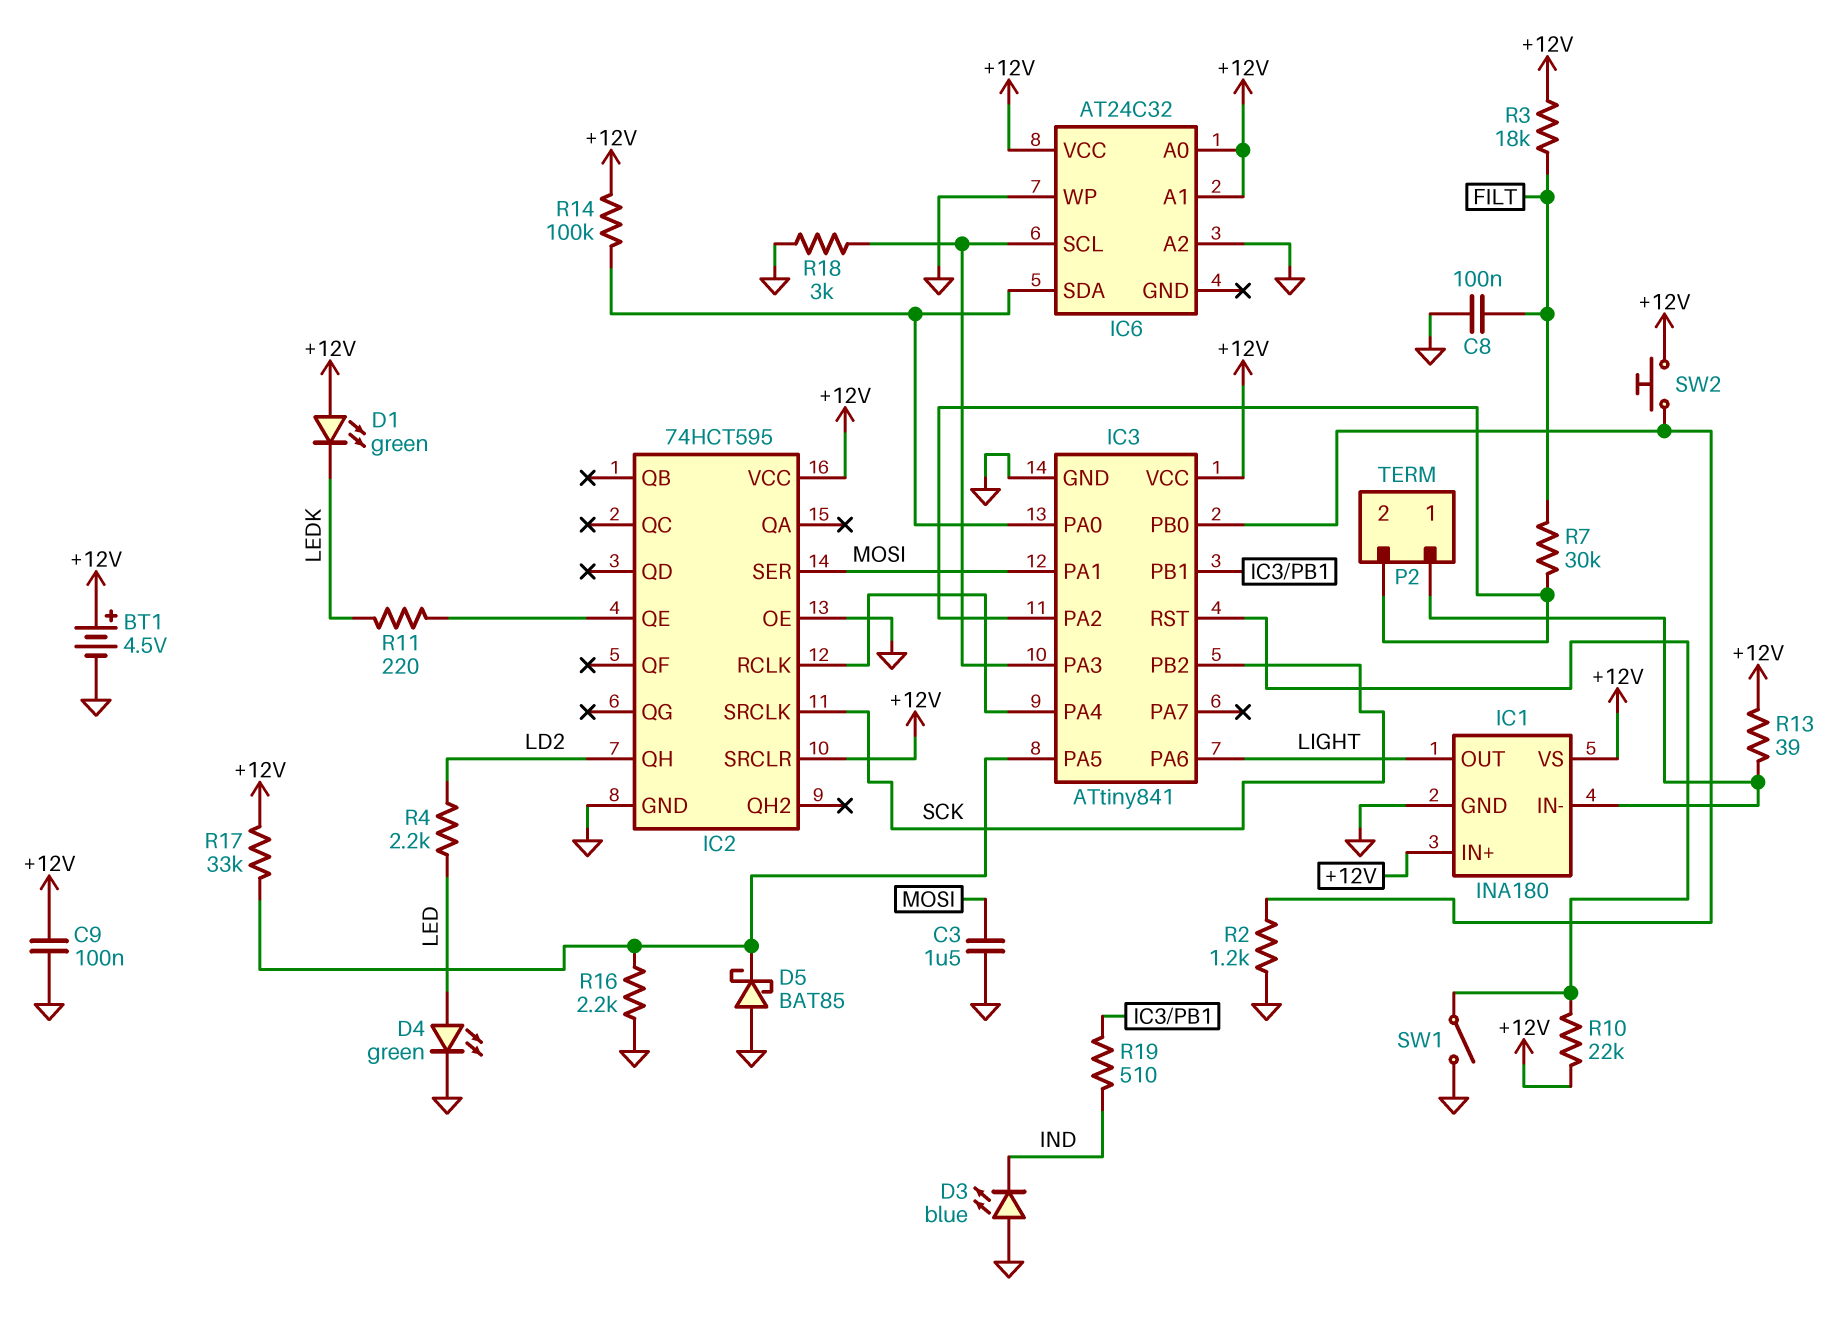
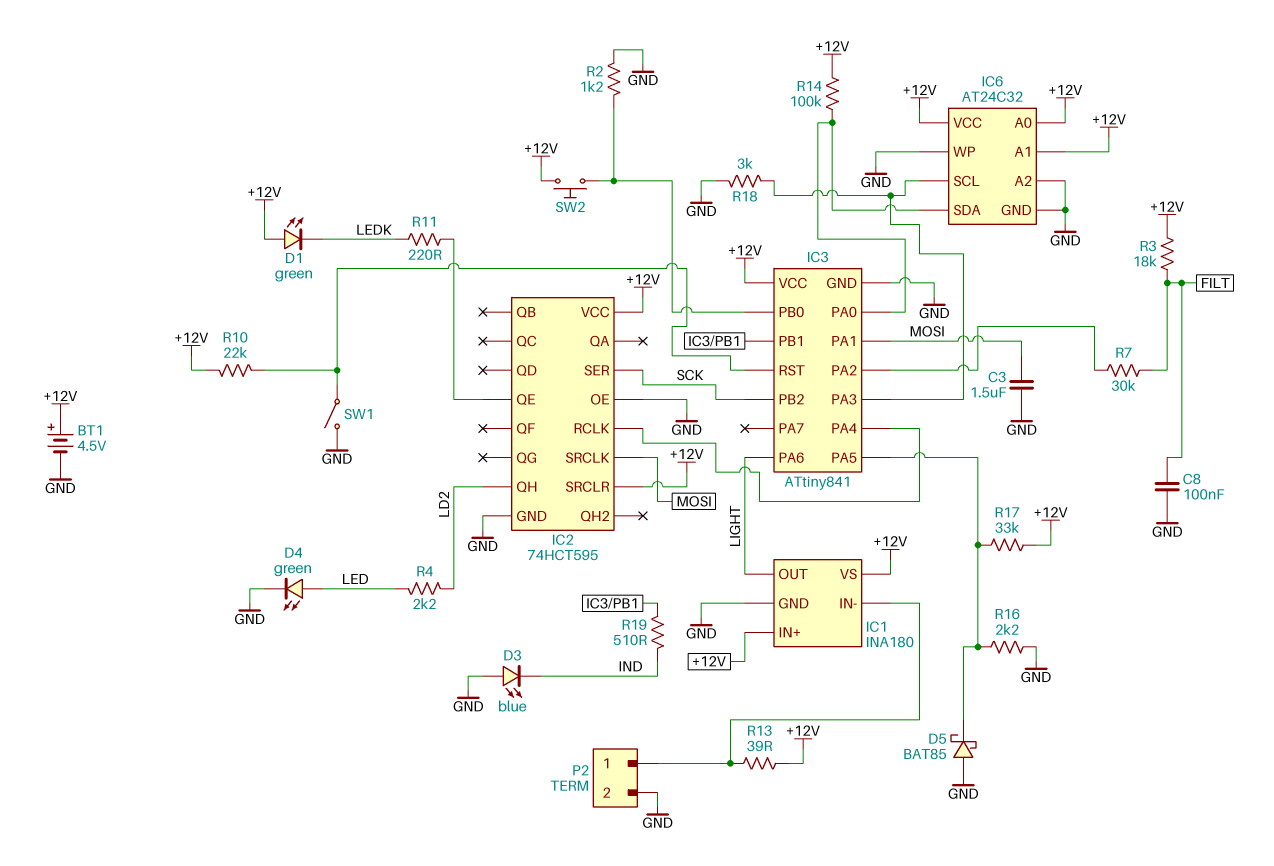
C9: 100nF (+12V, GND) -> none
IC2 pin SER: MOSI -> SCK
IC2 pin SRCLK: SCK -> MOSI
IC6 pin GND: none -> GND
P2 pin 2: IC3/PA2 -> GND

▬▬▬▬▬▬

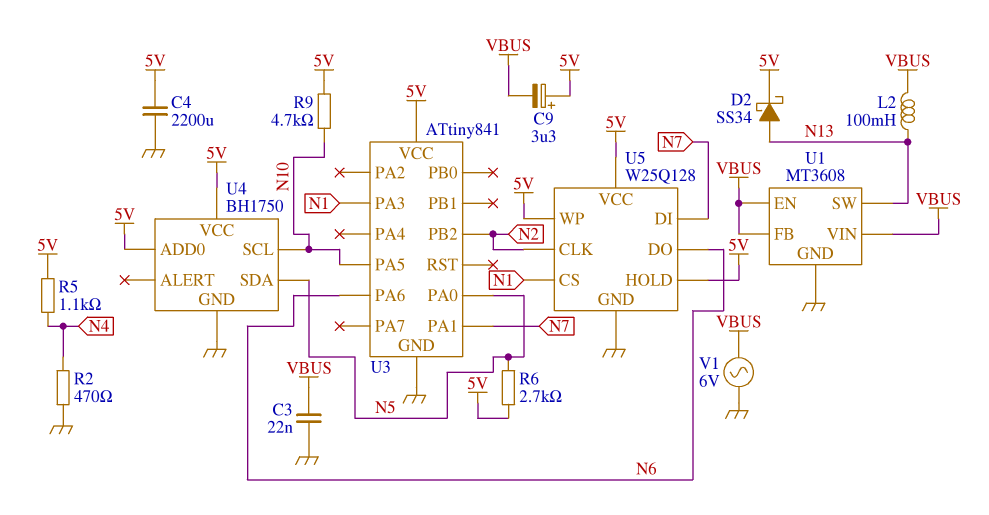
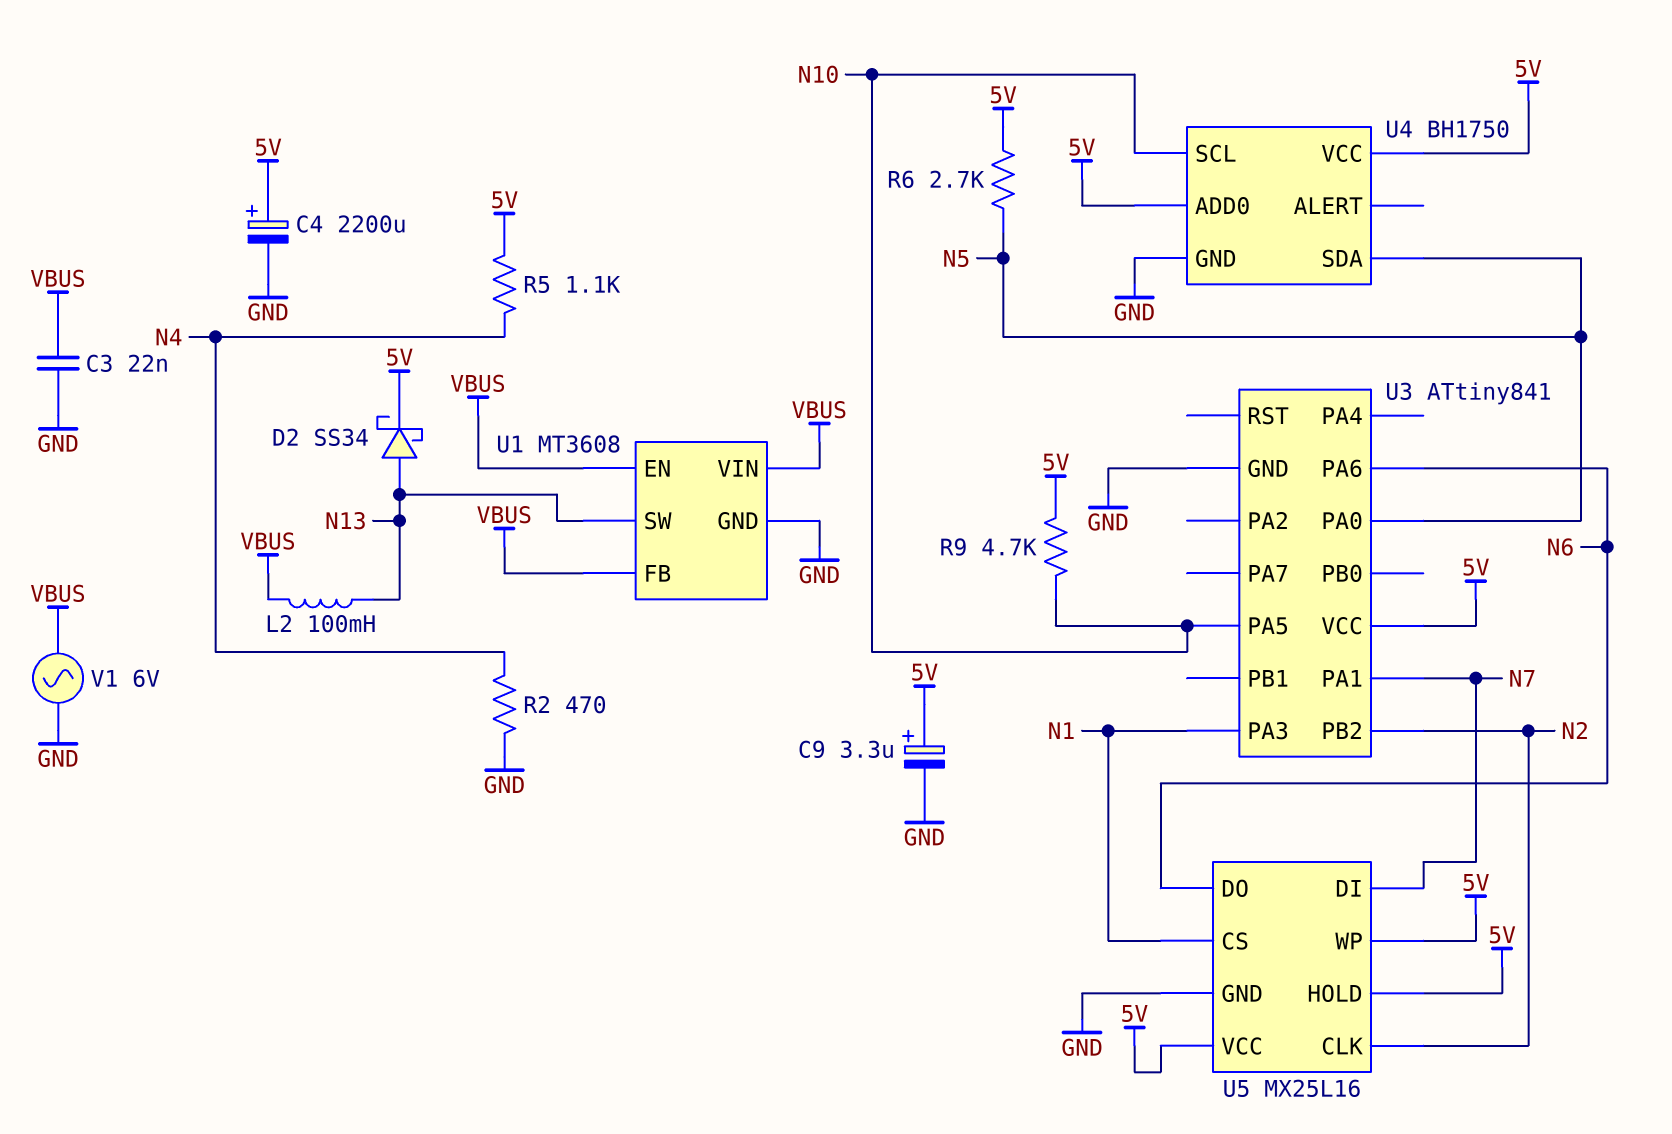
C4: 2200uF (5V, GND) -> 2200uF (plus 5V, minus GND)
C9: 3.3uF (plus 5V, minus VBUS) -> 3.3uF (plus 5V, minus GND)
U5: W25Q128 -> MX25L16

▬▬▬▬▬▬

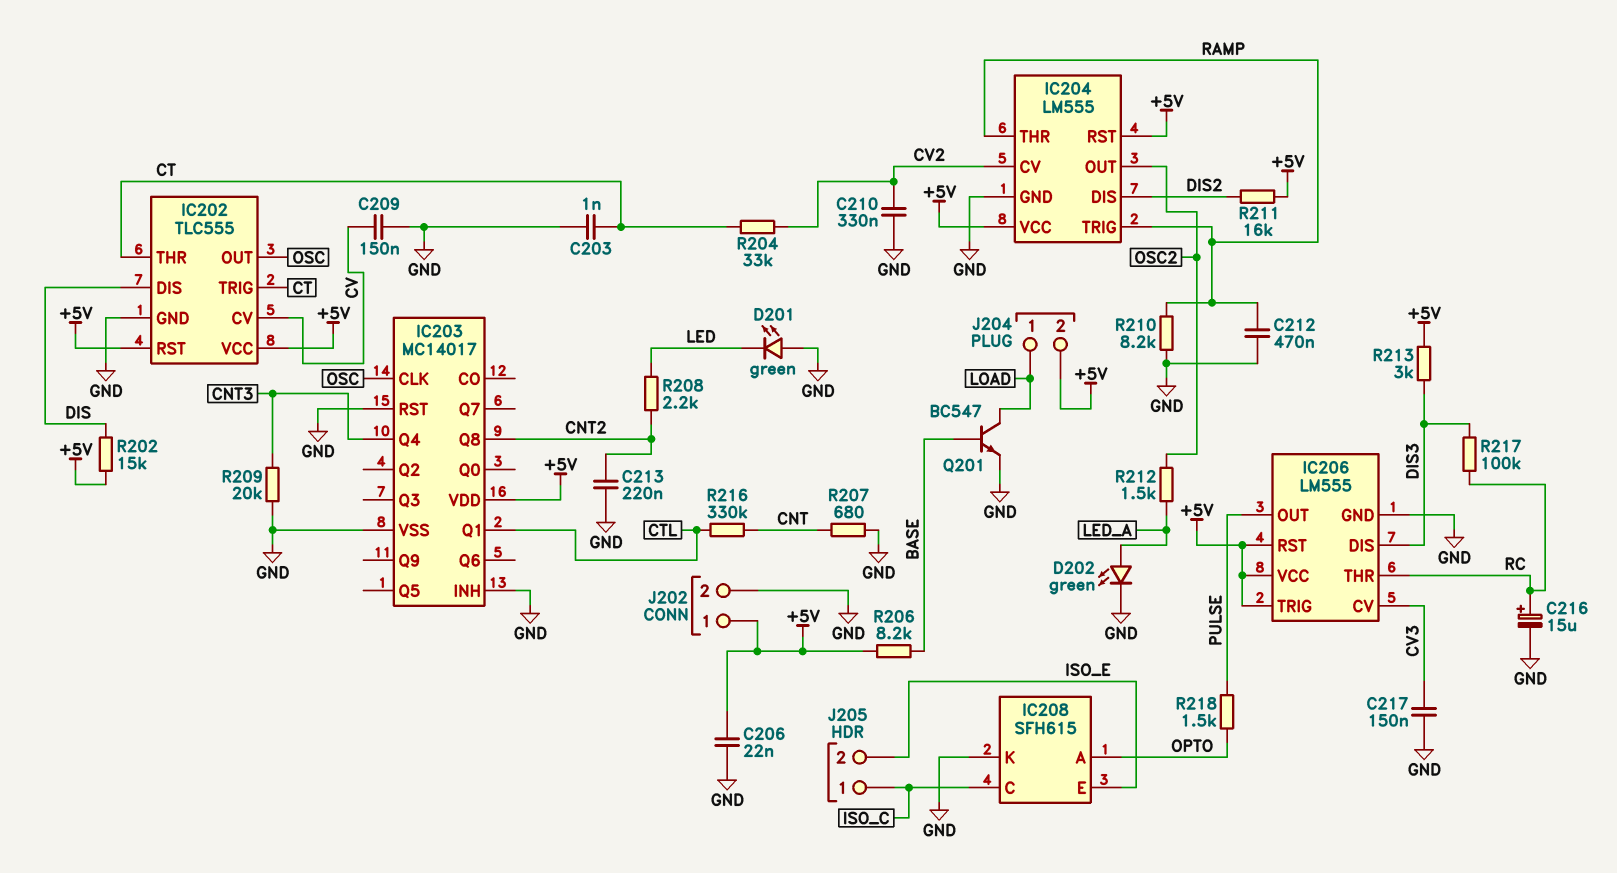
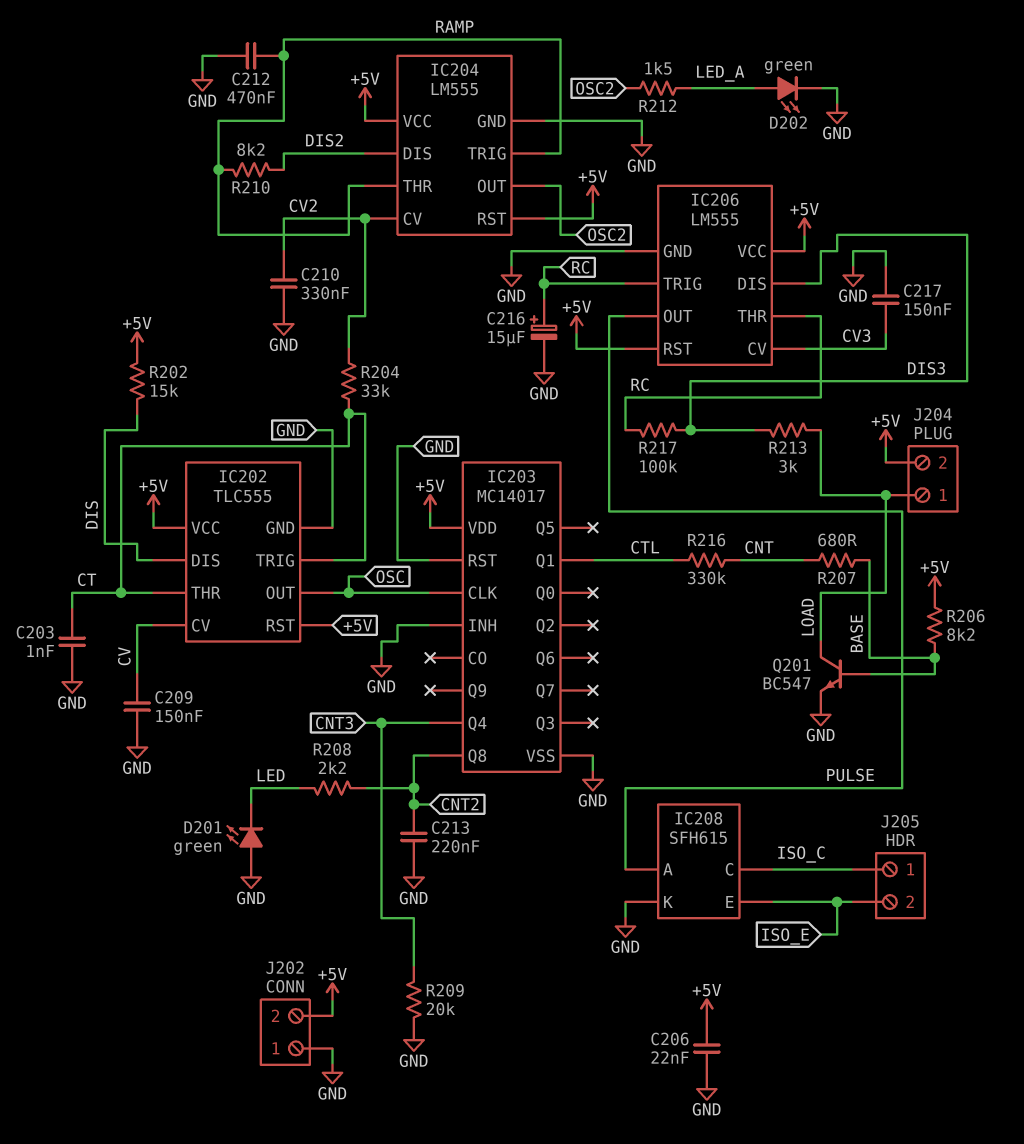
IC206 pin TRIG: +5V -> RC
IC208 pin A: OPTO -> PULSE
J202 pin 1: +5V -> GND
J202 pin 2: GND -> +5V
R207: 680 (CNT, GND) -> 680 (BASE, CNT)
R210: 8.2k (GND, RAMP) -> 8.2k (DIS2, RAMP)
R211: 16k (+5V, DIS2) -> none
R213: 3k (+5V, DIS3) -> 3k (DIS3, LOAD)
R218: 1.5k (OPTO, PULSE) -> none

▬▬▬▬▬▬

» **TRY IT**
Every line where "MOSI" appears must be returned from the listing above.

» **WRITTEN RESPONSE**
IC2 pin SER: MOSI -> SCK
IC2 pin SRCLK: SCK -> MOSI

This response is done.